◆ INFORMATION GIVEN
§ §

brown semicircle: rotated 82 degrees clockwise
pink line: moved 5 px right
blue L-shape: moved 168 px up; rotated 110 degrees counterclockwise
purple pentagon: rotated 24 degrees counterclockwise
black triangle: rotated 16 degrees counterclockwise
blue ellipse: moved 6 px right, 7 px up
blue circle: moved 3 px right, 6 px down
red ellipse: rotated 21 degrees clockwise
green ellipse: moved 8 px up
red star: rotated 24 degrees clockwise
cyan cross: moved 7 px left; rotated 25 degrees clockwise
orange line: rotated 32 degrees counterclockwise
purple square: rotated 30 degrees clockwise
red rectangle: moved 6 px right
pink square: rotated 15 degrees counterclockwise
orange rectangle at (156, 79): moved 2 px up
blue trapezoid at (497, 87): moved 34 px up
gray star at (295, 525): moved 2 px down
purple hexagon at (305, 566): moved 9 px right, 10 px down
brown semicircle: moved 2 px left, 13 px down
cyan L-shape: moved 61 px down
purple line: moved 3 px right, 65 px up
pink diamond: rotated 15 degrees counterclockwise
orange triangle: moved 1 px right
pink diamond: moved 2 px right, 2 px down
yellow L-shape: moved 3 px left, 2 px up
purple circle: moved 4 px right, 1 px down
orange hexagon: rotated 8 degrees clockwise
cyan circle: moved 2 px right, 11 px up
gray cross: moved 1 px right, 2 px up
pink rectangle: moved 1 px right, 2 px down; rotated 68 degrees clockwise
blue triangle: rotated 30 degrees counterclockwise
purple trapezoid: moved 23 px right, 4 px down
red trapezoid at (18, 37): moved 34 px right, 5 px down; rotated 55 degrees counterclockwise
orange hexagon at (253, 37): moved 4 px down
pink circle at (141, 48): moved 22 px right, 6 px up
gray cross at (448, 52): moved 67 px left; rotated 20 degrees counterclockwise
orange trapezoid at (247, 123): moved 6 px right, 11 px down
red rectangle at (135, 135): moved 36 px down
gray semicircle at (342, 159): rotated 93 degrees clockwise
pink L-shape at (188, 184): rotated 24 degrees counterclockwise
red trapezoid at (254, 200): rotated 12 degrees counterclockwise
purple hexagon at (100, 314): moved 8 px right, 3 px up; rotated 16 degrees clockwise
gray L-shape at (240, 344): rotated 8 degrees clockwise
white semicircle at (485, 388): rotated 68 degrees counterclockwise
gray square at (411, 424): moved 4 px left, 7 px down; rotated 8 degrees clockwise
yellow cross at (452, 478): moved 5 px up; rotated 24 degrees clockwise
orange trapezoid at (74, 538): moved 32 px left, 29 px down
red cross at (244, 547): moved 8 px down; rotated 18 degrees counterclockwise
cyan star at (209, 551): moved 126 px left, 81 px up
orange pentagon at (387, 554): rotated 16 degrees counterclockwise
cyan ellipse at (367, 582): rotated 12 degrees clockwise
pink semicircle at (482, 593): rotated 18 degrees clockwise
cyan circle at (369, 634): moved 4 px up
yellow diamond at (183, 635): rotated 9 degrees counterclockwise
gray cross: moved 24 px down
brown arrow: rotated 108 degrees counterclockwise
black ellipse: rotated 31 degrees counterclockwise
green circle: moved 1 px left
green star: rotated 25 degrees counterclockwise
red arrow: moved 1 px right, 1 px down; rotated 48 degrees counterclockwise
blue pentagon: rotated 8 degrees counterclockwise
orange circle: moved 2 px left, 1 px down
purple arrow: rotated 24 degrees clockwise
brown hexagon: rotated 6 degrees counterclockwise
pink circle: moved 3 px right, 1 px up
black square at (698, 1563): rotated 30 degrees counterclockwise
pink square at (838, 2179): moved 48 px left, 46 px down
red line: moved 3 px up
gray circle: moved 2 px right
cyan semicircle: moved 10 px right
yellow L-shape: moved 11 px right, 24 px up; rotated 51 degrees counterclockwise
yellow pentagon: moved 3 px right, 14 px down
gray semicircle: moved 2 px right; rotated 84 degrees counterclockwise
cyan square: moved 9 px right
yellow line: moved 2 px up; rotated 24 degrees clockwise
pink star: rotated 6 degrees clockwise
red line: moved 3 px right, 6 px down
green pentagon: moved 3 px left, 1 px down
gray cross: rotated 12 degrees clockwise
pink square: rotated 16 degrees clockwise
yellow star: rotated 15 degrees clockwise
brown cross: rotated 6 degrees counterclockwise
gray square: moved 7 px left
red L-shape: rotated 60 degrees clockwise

§ §

◆ THE TASK
Set down again, word for word, the stretch of records from the line with "red rectangle: moved 6 px right" to the line with "purple line: moved 3 px right, 65 px up", both of those lines included.

◆ FINISHED EXERCISE
red rectangle: moved 6 px right
pink square: rotated 15 degrees counterclockwise
orange rectangle at (156, 79): moved 2 px up
blue trapezoid at (497, 87): moved 34 px up
gray star at (295, 525): moved 2 px down
purple hexagon at (305, 566): moved 9 px right, 10 px down
brown semicircle: moved 2 px left, 13 px down
cyan L-shape: moved 61 px down
purple line: moved 3 px right, 65 px up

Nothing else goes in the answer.